> **Exercise**: Report how many lines in the entries below hold the word "pentagon". Your answer is that number alone.

Dataset excerpts
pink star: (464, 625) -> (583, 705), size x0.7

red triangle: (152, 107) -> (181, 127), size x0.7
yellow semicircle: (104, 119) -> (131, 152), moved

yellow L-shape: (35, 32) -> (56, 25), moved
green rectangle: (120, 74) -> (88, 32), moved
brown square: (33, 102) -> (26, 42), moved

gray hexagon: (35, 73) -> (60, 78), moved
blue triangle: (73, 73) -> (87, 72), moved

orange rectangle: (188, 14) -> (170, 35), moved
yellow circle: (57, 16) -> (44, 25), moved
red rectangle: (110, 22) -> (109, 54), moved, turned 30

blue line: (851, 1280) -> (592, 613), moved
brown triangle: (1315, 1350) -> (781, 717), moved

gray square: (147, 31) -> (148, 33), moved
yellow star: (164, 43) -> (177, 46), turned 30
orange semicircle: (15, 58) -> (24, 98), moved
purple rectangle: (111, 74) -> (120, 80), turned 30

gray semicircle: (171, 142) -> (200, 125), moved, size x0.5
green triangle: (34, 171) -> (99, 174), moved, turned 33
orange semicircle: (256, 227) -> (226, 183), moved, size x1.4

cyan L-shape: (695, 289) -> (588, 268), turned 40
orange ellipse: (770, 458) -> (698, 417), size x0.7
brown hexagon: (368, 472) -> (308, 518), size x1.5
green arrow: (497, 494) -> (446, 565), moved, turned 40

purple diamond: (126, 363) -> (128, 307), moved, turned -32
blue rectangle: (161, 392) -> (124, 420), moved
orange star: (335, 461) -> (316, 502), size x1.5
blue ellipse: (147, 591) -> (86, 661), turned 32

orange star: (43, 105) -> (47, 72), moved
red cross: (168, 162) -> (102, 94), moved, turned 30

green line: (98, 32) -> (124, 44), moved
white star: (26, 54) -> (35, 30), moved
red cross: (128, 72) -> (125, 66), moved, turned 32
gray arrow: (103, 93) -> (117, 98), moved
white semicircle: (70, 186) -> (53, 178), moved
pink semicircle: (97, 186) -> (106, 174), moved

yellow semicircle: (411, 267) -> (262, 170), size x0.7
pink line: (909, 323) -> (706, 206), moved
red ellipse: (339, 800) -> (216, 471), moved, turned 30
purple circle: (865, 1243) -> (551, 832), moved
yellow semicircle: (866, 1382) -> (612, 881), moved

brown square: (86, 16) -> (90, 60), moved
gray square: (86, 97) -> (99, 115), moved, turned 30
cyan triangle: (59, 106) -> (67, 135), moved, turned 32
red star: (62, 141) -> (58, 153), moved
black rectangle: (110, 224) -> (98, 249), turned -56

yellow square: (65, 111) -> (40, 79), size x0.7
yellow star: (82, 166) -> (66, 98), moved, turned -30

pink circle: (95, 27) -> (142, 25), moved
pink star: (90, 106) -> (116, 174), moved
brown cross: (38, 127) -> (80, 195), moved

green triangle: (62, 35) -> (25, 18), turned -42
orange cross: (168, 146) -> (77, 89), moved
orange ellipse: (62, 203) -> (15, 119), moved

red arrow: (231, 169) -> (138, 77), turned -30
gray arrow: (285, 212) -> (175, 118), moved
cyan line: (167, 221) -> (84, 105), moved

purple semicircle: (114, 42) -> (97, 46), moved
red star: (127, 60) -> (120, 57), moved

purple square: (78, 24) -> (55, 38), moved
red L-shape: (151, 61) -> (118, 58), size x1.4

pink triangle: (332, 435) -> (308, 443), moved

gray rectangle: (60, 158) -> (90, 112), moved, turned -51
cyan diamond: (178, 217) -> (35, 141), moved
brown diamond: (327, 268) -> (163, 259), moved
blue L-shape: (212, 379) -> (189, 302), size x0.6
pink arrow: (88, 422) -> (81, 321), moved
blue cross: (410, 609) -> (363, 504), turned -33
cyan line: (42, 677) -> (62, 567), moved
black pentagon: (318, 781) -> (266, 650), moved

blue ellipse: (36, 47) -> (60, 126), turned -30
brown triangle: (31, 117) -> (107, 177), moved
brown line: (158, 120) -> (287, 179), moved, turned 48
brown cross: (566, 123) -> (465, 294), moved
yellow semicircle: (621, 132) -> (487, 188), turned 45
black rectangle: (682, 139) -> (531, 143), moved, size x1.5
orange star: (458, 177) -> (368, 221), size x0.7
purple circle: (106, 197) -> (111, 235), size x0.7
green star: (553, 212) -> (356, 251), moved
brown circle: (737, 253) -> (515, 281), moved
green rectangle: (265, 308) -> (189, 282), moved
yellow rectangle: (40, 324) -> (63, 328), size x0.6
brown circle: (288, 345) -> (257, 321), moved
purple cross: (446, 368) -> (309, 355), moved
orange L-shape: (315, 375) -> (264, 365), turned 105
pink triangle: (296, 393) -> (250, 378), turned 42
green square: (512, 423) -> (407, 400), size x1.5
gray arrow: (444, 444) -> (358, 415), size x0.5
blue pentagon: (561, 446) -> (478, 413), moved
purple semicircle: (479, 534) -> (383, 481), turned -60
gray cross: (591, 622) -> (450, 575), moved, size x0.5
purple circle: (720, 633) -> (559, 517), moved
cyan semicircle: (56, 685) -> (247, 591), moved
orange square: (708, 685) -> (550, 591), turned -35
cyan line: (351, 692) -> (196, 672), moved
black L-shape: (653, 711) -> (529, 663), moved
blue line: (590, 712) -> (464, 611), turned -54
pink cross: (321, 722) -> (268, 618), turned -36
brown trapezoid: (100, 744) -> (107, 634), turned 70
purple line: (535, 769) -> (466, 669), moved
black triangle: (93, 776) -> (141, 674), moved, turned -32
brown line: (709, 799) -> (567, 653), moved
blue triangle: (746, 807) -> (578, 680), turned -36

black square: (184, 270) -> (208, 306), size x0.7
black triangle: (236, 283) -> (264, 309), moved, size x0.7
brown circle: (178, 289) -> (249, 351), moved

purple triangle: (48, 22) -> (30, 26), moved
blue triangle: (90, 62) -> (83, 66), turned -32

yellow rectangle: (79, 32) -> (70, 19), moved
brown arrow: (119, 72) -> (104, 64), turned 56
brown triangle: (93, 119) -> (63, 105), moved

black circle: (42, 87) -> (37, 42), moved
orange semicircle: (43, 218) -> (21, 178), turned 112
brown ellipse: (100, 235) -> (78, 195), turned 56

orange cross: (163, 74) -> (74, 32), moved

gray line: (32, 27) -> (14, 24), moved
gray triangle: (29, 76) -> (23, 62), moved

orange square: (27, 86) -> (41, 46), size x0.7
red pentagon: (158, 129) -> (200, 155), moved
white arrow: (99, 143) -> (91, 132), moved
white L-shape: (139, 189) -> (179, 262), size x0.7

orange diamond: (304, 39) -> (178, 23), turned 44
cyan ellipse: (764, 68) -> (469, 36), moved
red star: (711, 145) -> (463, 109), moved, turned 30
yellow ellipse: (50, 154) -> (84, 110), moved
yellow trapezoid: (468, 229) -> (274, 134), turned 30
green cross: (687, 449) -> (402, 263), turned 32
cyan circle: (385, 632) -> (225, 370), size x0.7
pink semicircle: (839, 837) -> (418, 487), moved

> **Task solution**: 3